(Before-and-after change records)
= = =

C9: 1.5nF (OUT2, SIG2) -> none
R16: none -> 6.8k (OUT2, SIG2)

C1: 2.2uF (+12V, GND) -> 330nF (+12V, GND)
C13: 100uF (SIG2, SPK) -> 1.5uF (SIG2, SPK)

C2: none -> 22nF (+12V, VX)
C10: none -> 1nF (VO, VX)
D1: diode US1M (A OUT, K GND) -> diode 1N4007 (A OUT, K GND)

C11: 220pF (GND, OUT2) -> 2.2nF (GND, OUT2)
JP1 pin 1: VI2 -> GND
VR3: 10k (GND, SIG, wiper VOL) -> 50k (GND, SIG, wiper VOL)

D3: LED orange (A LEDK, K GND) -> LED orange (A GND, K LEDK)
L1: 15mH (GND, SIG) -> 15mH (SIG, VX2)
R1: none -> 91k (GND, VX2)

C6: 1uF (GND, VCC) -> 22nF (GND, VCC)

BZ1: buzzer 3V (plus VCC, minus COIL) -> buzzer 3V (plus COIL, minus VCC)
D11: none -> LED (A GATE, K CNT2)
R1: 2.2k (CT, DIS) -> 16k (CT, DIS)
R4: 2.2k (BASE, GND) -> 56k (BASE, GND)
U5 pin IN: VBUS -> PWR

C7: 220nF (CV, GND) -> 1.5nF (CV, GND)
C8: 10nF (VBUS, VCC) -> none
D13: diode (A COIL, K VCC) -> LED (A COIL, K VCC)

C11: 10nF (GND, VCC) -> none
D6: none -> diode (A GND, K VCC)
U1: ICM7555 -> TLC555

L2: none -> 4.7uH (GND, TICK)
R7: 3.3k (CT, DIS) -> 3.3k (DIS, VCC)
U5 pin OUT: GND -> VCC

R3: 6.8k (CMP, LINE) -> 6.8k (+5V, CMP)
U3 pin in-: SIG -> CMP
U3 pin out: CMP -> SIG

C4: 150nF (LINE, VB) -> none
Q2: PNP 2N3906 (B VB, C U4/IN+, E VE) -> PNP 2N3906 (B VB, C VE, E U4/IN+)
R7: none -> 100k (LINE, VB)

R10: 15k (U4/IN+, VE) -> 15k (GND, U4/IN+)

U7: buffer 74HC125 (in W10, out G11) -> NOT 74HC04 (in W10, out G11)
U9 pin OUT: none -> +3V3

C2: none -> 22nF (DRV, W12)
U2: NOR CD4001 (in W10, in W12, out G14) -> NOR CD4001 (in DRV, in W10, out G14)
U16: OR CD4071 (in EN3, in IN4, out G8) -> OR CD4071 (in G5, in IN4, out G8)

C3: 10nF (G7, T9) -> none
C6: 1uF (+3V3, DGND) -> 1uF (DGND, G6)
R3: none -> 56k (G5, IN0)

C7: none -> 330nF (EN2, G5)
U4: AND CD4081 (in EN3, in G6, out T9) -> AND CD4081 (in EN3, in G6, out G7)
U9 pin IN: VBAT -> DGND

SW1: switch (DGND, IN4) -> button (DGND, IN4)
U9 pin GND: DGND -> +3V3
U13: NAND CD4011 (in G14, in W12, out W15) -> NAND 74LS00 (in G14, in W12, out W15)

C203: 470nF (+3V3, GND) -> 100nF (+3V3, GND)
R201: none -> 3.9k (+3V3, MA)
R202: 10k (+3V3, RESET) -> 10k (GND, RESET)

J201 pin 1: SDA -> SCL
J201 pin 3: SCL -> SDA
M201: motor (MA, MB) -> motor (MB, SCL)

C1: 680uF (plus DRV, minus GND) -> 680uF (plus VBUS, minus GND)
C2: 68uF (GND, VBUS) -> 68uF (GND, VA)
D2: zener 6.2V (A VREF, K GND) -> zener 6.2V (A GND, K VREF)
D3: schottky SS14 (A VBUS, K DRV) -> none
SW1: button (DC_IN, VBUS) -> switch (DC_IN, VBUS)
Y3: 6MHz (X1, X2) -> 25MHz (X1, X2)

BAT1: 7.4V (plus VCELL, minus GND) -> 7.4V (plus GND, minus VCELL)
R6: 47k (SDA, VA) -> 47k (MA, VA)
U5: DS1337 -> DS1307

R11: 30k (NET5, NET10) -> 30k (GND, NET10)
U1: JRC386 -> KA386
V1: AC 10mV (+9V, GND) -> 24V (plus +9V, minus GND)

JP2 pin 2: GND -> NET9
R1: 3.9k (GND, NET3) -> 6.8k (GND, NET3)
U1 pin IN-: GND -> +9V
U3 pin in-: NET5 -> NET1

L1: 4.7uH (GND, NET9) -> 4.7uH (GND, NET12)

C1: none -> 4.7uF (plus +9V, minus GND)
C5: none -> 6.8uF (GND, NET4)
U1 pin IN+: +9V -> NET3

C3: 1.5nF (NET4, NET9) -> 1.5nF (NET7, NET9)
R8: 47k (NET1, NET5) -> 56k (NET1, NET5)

= = =

Problem details:
Print again the lines of the entries above that fall between the line holding "U5 pin OUT: GND -> VCC" and the line holding "C3: 10nF (G7, T9) -> none", inclusive, exactly as they stand.

Expected answer:
U5 pin OUT: GND -> VCC

R3: 6.8k (CMP, LINE) -> 6.8k (+5V, CMP)
U3 pin in-: SIG -> CMP
U3 pin out: CMP -> SIG

C4: 150nF (LINE, VB) -> none
Q2: PNP 2N3906 (B VB, C U4/IN+, E VE) -> PNP 2N3906 (B VB, C VE, E U4/IN+)
R7: none -> 100k (LINE, VB)

R10: 15k (U4/IN+, VE) -> 15k (GND, U4/IN+)

U7: buffer 74HC125 (in W10, out G11) -> NOT 74HC04 (in W10, out G11)
U9 pin OUT: none -> +3V3

C2: none -> 22nF (DRV, W12)
U2: NOR CD4001 (in W10, in W12, out G14) -> NOR CD4001 (in DRV, in W10, out G14)
U16: OR CD4071 (in EN3, in IN4, out G8) -> OR CD4071 (in G5, in IN4, out G8)

C3: 10nF (G7, T9) -> none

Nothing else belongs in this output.